(Task brief) Among the lines of the material below, count those holding "degrees". Report the number by itself.

(Material for this task)
--------------------
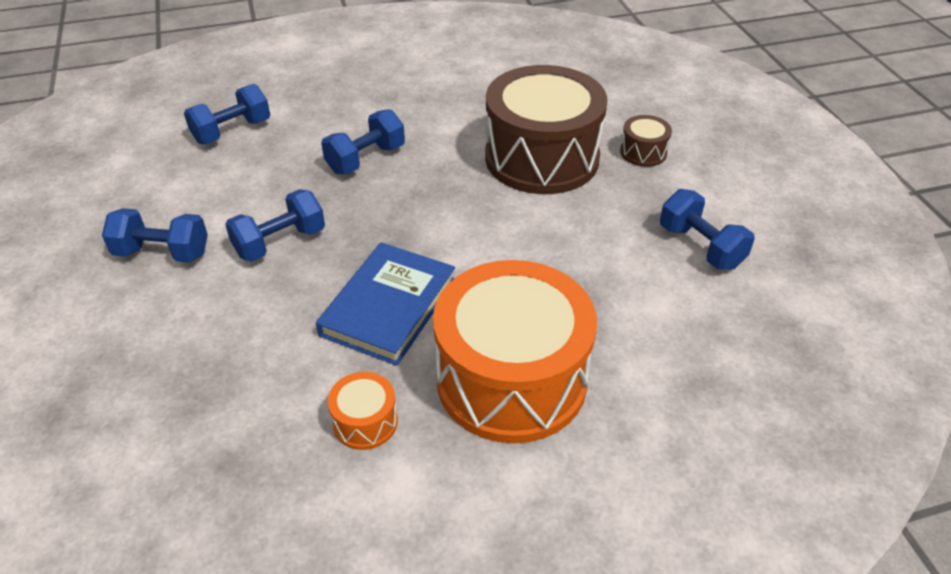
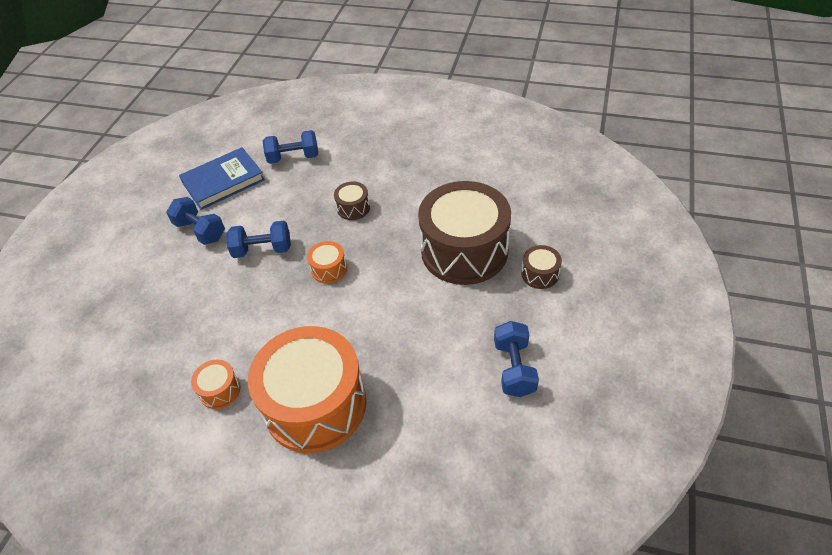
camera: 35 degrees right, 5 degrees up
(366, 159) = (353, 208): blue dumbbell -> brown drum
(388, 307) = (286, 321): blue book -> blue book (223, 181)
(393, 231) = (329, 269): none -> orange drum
--------------------
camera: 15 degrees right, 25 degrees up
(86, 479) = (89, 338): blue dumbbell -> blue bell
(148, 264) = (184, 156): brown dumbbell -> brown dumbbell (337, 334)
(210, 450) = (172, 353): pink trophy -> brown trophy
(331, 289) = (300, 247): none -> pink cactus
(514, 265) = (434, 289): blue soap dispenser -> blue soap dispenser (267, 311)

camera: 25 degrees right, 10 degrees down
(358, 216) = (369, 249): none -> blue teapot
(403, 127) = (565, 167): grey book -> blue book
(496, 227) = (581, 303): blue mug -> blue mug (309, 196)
--------------------
(Response to the exercise) 3